→ WHAT YOU HAVE TO DO: Every line from the line containing "none -> red brick A6:B6 level 1" through the final line of the data is to be printed exactly; no other line is to appear.

→ DATASET ENTRIES:

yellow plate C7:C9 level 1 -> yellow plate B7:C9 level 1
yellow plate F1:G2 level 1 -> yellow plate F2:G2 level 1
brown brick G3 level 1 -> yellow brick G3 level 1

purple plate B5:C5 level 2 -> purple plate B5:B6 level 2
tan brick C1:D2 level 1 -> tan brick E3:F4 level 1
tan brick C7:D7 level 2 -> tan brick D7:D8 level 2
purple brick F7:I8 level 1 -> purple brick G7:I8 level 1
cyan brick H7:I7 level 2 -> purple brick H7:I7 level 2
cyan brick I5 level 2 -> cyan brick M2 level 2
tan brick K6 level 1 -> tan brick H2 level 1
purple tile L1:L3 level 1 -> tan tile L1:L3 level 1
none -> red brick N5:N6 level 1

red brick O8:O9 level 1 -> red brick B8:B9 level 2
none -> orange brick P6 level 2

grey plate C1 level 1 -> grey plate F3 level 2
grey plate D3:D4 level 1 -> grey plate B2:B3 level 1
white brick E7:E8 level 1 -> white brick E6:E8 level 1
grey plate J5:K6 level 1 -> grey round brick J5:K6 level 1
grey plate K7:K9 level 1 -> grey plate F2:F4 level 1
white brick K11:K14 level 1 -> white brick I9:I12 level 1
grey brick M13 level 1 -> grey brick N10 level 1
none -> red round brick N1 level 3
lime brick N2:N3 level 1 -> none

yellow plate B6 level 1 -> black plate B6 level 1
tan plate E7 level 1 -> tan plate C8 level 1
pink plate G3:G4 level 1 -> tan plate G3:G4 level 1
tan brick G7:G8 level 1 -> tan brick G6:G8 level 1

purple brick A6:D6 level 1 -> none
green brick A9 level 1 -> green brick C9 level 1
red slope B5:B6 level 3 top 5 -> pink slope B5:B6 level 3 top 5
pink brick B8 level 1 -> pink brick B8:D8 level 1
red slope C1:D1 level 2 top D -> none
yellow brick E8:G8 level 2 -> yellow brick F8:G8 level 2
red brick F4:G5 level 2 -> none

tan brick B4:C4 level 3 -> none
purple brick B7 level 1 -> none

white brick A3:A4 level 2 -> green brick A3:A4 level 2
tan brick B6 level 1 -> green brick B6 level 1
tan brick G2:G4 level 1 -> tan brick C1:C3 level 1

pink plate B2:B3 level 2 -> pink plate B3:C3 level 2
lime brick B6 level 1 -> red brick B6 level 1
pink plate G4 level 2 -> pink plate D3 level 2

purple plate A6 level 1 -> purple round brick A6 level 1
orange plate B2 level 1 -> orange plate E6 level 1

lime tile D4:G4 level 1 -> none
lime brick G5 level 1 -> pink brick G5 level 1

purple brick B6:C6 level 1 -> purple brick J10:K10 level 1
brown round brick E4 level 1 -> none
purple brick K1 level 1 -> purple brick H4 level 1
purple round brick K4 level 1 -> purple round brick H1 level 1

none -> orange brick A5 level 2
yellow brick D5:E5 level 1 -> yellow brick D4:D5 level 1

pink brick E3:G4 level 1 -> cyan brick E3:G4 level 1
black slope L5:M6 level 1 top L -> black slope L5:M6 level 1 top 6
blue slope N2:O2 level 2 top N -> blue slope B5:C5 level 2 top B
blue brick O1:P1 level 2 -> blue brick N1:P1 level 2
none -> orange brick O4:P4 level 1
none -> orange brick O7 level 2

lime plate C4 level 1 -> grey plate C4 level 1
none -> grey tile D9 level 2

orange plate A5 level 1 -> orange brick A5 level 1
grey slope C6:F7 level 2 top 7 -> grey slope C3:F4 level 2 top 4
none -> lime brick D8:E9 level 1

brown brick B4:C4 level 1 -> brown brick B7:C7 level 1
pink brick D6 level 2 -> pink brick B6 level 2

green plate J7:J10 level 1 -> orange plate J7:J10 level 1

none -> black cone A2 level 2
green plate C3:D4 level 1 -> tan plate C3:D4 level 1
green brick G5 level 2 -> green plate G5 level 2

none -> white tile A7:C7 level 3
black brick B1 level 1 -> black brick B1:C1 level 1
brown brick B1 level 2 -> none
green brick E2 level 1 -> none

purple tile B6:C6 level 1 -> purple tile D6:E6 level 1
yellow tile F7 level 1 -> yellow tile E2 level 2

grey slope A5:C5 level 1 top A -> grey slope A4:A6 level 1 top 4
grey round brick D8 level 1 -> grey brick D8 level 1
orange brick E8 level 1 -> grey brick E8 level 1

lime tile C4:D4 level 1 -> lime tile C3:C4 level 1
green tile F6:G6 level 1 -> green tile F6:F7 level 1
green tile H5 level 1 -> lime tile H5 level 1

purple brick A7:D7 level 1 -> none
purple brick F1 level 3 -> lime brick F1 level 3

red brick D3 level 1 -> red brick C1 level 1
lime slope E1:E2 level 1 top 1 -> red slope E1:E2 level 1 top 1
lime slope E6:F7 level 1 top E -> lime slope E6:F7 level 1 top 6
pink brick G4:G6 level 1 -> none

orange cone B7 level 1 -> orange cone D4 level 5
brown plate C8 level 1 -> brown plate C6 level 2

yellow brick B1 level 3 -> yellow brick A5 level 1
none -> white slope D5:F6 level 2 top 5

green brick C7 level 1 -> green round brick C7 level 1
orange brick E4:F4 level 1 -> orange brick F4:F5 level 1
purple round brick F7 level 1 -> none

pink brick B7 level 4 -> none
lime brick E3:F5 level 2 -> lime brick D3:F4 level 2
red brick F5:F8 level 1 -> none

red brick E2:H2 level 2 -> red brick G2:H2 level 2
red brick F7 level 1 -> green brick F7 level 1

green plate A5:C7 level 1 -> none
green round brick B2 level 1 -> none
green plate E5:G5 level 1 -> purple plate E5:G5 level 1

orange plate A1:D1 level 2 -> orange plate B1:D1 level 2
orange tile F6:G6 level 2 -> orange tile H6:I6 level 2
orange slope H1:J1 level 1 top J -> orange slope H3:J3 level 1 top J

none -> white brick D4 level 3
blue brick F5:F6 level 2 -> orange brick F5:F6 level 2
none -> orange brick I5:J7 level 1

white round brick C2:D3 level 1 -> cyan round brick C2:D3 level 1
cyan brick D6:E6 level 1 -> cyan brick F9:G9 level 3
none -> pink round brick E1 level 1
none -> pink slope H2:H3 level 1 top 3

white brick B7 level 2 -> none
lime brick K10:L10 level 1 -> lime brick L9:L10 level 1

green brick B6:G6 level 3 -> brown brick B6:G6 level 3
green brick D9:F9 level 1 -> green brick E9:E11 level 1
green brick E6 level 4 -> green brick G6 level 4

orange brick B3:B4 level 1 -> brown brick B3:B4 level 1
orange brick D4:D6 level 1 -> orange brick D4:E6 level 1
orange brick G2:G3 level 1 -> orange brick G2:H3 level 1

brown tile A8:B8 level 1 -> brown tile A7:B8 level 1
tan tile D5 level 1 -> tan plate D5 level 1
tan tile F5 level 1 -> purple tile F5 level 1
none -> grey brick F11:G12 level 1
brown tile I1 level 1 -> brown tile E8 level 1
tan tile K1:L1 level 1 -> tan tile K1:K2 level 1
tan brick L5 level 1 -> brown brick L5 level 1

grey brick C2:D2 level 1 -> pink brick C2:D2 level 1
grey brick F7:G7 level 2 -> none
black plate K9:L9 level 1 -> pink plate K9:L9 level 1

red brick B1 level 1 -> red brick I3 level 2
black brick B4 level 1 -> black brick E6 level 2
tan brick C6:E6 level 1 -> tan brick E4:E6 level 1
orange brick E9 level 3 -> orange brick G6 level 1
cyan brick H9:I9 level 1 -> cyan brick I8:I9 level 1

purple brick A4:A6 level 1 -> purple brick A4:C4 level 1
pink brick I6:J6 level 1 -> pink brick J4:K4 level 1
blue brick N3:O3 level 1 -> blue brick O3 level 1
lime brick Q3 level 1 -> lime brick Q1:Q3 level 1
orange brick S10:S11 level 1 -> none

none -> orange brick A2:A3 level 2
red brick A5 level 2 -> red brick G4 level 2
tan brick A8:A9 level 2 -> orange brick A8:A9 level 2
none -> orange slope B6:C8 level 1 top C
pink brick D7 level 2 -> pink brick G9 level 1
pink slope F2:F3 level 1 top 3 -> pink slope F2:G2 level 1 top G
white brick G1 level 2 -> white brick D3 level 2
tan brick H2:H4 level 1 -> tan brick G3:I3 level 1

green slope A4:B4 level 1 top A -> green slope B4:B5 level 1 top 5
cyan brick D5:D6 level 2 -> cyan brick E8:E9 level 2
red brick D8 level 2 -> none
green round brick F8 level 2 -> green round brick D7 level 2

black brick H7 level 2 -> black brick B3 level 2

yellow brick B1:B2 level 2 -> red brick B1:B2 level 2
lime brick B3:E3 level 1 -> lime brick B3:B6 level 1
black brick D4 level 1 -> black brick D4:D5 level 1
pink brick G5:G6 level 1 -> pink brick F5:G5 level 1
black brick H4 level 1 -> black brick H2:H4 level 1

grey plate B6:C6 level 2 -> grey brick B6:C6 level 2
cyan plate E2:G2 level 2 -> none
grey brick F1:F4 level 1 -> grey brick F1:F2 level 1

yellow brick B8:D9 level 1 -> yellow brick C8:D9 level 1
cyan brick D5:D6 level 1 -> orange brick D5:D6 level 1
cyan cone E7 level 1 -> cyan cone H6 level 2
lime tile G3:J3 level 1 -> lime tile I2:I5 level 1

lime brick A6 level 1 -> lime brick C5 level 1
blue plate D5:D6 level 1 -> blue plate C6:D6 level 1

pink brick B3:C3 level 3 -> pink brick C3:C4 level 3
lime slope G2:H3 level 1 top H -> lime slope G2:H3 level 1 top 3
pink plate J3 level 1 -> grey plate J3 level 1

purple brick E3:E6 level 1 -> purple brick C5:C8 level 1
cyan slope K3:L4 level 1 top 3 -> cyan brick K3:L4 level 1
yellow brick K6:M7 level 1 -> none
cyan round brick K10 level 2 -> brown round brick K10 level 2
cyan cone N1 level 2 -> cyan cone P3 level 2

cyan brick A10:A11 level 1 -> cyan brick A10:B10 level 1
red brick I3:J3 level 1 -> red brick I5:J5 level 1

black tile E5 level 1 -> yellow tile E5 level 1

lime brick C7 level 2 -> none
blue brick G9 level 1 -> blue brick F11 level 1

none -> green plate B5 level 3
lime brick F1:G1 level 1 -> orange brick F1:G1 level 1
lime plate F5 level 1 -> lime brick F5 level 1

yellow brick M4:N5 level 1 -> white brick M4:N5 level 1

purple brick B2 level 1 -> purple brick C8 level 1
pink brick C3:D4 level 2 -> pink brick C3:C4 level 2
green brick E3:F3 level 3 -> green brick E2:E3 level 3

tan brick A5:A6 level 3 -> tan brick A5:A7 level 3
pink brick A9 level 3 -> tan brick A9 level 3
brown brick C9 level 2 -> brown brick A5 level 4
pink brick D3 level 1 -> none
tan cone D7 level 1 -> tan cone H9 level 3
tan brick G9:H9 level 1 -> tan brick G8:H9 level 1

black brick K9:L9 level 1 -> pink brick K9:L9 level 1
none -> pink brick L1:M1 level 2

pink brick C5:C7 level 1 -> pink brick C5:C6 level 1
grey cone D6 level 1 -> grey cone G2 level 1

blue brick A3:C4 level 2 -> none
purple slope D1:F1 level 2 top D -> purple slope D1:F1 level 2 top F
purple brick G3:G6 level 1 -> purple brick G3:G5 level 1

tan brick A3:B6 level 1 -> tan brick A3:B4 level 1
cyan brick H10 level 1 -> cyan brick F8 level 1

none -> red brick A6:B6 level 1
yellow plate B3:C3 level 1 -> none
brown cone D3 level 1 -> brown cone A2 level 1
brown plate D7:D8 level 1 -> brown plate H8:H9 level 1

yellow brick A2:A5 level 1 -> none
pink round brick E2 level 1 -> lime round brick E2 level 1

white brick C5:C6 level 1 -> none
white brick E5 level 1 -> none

→ TASK OUTPUT:
none -> red brick A6:B6 level 1
yellow plate B3:C3 level 1 -> none
brown cone D3 level 1 -> brown cone A2 level 1
brown plate D7:D8 level 1 -> brown plate H8:H9 level 1

yellow brick A2:A5 level 1 -> none
pink round brick E2 level 1 -> lime round brick E2 level 1

white brick C5:C6 level 1 -> none
white brick E5 level 1 -> none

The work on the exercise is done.